(Items from a data source)
Start of Block

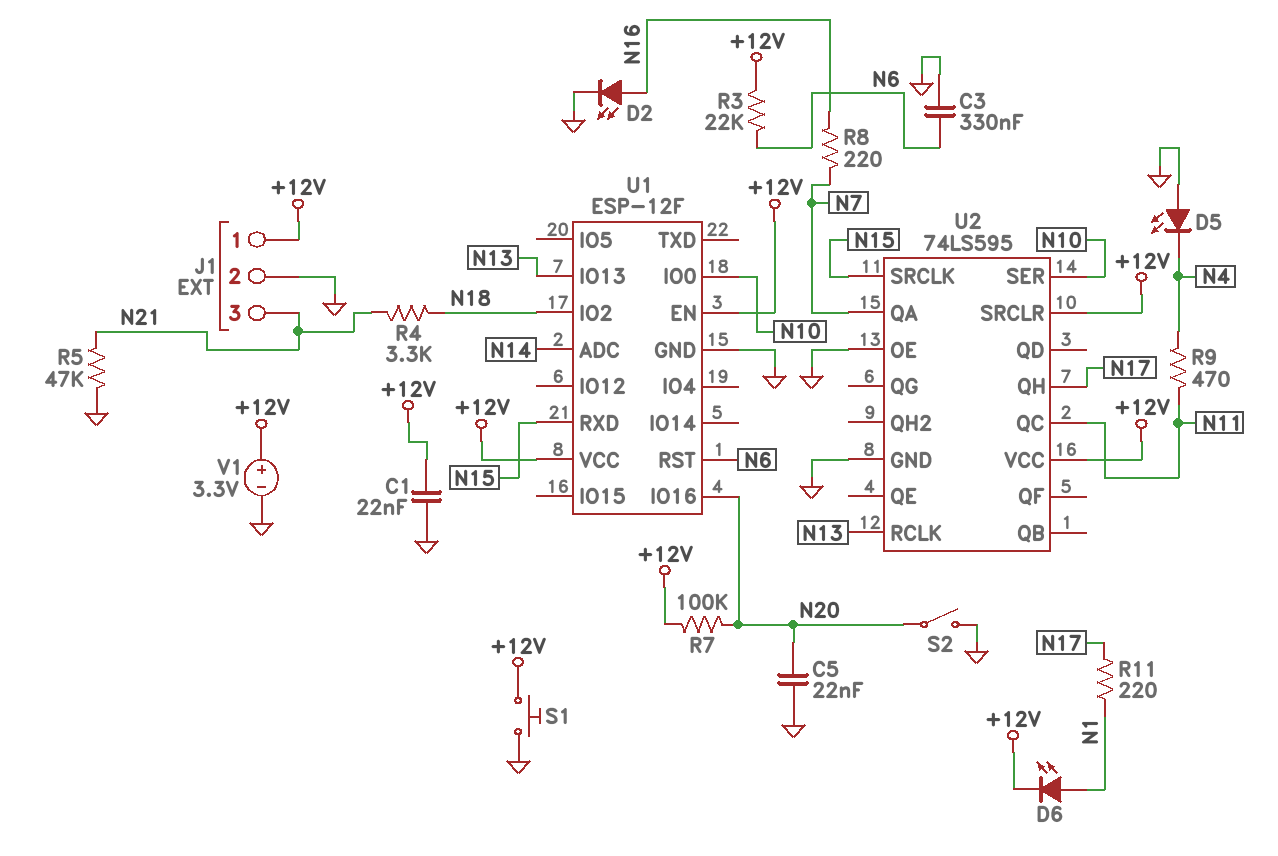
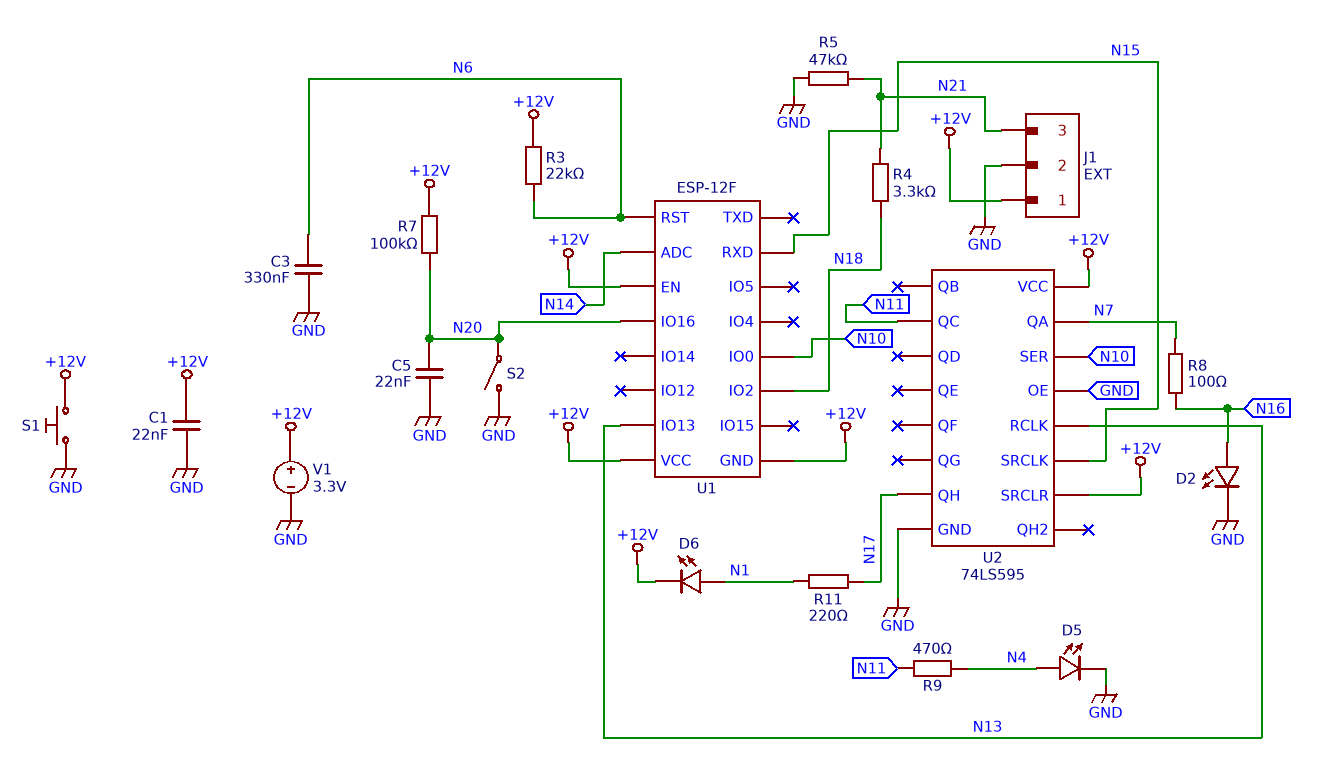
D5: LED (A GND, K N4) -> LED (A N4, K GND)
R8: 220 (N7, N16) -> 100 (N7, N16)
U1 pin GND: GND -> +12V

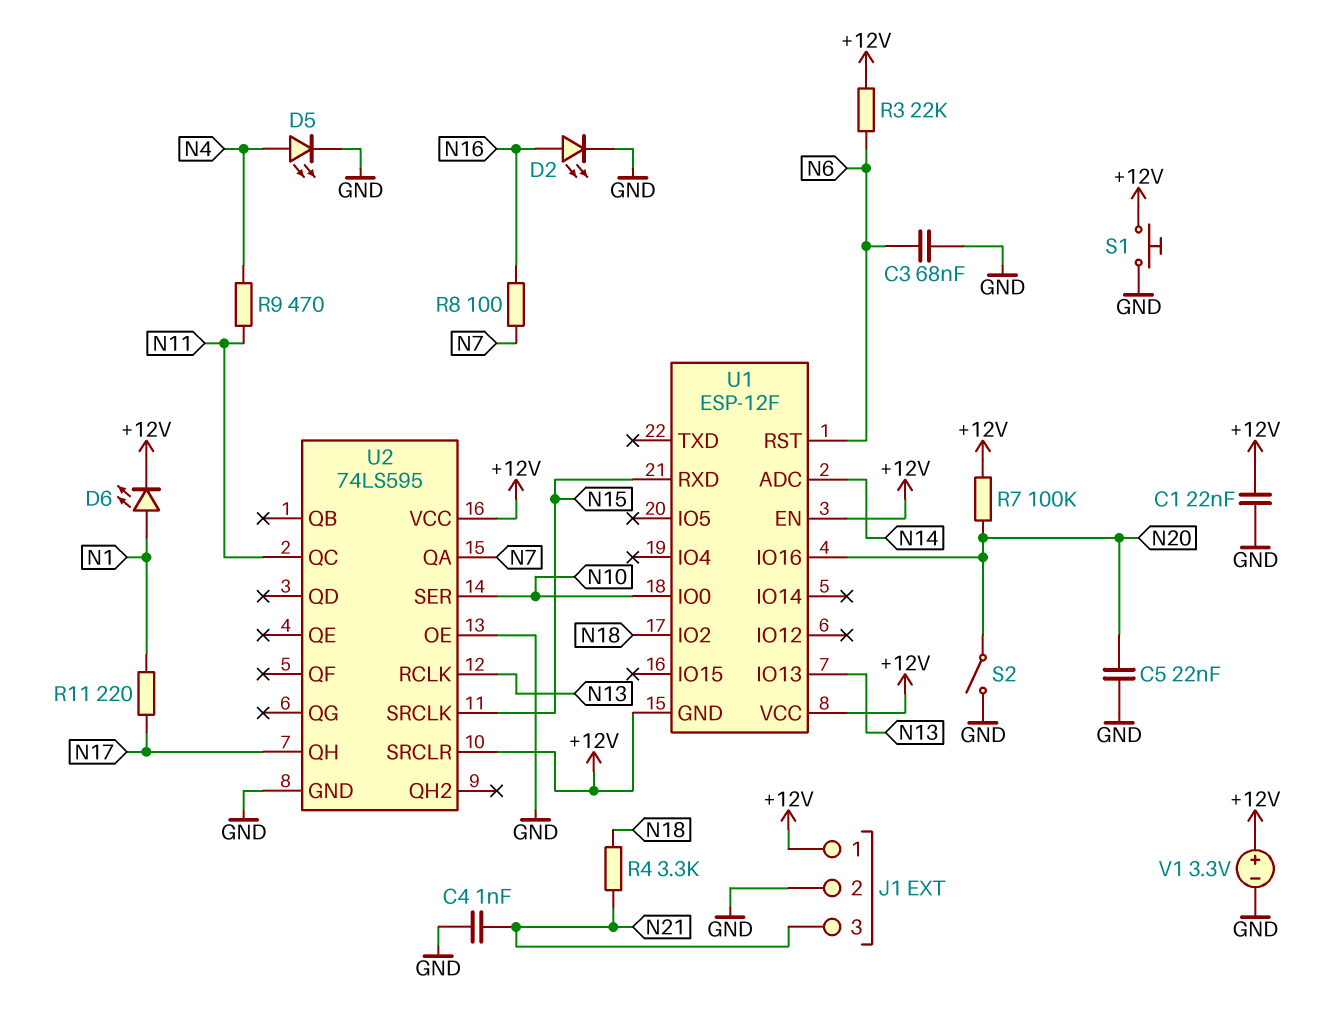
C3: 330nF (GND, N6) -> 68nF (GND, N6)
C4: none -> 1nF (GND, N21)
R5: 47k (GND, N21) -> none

End of Block

• [Requirement]: Reproduce precisely the lines of the entries above, from the one containing "U1 pin GND: GND -> +12V" through the final one, both ends included, and omit the pictures.

• [Answer box]:
U1 pin GND: GND -> +12V

C3: 330nF (GND, N6) -> 68nF (GND, N6)
C4: none -> 1nF (GND, N21)
R5: 47k (GND, N21) -> none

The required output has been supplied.